Source data START

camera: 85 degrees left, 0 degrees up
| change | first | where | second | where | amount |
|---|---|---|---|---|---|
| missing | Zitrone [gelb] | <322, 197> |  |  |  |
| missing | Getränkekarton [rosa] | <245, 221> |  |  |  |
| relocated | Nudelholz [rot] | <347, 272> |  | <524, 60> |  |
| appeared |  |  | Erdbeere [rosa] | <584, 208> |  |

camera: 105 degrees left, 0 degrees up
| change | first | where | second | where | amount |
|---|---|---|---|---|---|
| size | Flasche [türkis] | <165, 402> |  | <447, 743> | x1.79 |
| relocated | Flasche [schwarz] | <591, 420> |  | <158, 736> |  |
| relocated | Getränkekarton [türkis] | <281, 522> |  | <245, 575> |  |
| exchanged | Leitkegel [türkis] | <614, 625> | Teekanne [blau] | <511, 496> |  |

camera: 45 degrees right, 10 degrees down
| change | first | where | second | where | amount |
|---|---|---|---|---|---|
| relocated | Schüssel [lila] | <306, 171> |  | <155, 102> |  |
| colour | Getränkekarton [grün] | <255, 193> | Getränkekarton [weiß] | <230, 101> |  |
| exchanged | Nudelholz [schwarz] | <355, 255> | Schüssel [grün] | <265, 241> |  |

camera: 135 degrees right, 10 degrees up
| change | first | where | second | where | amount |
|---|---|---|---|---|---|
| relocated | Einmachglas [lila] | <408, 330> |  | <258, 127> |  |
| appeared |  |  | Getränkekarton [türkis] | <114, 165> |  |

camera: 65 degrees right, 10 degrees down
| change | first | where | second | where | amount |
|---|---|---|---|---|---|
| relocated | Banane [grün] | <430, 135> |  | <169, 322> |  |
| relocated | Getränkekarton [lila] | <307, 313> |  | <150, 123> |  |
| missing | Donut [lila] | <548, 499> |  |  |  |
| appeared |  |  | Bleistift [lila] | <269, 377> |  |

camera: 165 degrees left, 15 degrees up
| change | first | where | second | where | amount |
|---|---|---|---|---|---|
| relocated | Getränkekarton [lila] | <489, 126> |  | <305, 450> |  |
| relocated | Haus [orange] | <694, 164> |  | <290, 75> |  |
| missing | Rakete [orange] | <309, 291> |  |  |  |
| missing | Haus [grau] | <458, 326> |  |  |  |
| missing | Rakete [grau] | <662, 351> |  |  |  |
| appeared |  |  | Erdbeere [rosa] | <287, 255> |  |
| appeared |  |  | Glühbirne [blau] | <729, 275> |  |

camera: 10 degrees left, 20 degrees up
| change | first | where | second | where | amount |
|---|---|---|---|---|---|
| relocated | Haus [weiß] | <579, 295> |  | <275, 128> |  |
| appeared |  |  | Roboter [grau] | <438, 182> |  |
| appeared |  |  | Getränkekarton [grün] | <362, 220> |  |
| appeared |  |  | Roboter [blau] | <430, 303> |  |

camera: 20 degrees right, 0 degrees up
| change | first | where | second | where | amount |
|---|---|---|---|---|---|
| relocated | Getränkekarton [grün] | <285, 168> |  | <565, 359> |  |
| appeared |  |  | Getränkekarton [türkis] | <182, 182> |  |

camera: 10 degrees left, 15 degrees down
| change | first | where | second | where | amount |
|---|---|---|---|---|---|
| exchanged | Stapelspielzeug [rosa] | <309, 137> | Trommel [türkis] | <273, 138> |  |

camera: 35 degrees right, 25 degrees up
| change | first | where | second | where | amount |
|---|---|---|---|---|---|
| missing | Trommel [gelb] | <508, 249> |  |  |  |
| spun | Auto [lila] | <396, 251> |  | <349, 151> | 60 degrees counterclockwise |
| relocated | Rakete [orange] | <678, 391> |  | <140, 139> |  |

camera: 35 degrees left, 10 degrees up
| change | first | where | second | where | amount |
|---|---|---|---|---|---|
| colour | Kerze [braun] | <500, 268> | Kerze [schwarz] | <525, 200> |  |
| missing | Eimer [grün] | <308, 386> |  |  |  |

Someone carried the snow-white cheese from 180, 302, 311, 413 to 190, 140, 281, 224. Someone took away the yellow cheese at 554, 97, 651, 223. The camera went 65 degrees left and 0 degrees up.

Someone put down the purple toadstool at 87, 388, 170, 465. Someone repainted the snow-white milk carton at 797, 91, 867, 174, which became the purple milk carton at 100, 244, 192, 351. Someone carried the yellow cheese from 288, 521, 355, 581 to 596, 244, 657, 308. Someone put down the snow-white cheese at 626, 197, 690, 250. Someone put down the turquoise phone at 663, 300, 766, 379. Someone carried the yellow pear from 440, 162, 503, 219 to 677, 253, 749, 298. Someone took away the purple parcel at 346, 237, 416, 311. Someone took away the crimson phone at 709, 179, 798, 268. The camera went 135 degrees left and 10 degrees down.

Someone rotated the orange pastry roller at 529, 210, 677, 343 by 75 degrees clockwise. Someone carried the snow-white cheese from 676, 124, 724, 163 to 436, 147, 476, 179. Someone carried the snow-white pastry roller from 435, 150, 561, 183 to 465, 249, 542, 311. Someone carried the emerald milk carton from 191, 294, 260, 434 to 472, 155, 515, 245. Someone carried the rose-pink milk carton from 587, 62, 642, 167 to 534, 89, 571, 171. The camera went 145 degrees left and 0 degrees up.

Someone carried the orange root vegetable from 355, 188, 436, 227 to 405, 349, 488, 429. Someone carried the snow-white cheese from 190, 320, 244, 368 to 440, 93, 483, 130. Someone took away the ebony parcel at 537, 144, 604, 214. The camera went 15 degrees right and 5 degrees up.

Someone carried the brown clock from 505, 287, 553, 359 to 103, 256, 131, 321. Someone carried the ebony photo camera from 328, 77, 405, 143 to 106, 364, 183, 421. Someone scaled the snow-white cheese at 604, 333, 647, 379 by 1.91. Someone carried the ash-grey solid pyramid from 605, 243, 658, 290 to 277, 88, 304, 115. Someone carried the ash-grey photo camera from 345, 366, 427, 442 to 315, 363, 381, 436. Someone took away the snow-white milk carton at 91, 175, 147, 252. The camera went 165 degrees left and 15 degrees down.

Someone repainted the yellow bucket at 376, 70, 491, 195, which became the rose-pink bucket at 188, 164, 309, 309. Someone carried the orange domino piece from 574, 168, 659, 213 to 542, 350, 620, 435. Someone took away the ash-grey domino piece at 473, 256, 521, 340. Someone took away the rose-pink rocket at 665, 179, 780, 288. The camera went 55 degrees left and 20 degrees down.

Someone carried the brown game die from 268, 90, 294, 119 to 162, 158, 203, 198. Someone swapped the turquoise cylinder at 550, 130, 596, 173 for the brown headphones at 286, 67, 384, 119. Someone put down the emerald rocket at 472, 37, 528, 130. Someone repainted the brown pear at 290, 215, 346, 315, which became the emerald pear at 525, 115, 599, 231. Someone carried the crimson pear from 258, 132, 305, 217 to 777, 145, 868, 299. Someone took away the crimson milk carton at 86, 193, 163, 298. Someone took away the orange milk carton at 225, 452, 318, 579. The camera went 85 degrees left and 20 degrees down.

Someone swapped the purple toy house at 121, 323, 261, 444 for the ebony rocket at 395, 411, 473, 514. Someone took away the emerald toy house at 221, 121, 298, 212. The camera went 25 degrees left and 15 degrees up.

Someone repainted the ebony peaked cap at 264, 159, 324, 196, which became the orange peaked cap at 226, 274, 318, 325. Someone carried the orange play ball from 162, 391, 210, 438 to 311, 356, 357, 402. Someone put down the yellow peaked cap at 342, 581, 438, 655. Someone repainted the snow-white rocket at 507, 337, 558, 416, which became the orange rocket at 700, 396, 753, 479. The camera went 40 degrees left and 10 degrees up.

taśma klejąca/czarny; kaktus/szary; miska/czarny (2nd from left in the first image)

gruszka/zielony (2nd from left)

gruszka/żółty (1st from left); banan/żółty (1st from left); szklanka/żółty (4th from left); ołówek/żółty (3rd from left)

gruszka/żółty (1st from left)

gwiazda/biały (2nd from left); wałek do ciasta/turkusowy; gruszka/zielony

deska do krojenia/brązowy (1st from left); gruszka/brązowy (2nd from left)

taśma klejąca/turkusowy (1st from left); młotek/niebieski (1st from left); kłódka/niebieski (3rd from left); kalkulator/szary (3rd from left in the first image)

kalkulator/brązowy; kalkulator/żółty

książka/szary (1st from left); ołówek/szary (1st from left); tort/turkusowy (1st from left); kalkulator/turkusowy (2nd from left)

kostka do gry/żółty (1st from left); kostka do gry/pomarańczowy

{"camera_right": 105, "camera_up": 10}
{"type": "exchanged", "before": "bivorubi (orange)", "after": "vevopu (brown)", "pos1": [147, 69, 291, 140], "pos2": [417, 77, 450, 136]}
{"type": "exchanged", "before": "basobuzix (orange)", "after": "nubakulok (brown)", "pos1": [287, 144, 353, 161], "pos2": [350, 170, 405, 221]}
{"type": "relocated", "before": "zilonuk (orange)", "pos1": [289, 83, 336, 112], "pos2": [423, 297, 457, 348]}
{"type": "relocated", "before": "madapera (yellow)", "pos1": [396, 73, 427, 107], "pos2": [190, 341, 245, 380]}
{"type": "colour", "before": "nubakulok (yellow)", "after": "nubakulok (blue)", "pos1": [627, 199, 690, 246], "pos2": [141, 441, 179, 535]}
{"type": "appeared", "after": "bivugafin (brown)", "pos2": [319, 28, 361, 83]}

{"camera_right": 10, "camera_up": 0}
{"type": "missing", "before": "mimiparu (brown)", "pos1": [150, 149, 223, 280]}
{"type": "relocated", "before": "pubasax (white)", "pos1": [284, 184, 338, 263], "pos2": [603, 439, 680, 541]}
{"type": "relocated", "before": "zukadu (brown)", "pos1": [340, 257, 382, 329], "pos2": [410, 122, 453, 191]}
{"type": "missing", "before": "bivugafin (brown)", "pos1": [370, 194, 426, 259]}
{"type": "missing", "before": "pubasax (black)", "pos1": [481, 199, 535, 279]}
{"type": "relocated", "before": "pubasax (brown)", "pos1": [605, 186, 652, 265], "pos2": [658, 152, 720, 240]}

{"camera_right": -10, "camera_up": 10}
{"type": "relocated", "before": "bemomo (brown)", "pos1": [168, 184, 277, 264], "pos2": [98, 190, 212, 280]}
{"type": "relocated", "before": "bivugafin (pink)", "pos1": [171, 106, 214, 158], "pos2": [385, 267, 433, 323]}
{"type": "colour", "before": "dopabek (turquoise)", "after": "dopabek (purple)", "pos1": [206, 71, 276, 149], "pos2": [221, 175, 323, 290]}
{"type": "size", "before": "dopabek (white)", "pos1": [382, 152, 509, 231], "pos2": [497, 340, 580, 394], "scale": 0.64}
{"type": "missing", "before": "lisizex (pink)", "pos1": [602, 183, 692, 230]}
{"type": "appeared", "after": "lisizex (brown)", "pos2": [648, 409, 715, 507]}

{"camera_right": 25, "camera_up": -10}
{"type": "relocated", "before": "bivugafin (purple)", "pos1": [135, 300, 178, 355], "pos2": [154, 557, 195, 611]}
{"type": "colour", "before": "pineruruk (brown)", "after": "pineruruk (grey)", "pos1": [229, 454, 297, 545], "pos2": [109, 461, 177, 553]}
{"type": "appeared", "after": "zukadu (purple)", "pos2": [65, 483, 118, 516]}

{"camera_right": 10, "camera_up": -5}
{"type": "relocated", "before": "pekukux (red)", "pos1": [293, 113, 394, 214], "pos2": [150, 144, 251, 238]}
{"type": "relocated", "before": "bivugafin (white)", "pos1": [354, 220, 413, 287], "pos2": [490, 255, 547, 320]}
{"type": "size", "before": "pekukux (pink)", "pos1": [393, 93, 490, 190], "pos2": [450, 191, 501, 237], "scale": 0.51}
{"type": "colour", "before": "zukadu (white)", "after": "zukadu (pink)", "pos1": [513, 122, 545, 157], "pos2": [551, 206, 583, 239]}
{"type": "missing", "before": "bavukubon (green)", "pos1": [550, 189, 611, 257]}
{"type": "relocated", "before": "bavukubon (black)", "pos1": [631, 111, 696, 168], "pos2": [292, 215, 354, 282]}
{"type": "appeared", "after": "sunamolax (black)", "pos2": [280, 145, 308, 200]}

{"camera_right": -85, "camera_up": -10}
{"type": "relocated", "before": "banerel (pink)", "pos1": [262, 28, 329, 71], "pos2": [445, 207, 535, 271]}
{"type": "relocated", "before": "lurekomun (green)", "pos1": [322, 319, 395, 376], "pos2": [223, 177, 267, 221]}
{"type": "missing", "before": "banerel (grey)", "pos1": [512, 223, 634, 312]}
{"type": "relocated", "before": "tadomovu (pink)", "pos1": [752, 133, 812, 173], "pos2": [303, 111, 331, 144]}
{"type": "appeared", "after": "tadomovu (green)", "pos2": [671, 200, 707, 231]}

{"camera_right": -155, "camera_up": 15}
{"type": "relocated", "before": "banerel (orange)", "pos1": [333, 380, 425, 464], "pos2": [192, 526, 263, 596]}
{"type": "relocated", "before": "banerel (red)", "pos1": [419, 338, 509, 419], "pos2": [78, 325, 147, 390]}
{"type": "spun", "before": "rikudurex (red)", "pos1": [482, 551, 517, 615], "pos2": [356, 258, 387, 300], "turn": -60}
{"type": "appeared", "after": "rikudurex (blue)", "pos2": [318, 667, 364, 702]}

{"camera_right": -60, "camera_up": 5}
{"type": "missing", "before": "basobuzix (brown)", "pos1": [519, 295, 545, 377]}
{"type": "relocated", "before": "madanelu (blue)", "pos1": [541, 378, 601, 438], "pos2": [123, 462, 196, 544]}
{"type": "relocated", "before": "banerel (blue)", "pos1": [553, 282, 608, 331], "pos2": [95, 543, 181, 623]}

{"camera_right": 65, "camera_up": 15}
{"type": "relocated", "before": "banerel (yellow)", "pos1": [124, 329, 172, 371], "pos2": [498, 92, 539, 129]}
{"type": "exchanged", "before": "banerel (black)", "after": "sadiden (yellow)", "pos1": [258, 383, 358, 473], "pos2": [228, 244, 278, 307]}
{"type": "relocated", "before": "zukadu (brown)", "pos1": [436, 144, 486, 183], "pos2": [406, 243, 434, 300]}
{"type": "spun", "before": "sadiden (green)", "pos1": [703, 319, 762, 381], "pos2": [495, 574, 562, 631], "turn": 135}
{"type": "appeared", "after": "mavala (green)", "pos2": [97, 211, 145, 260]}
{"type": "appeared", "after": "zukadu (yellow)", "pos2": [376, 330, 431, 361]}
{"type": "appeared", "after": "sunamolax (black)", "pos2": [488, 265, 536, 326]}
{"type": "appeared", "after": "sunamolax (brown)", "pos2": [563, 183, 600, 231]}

Source data END

- Exercise goal -
Return each line from the entries above that includes "nubakulok".

- Answer for the task -
{"type": "exchanged", "before": "basobuzix (orange)", "after": "nubakulok (brown)", "pos1": [287, 144, 353, 161], "pos2": [350, 170, 405, 221]}
{"type": "colour", "before": "nubakulok (yellow)", "after": "nubakulok (blue)", "pos1": [627, 199, 690, 246], "pos2": [141, 441, 179, 535]}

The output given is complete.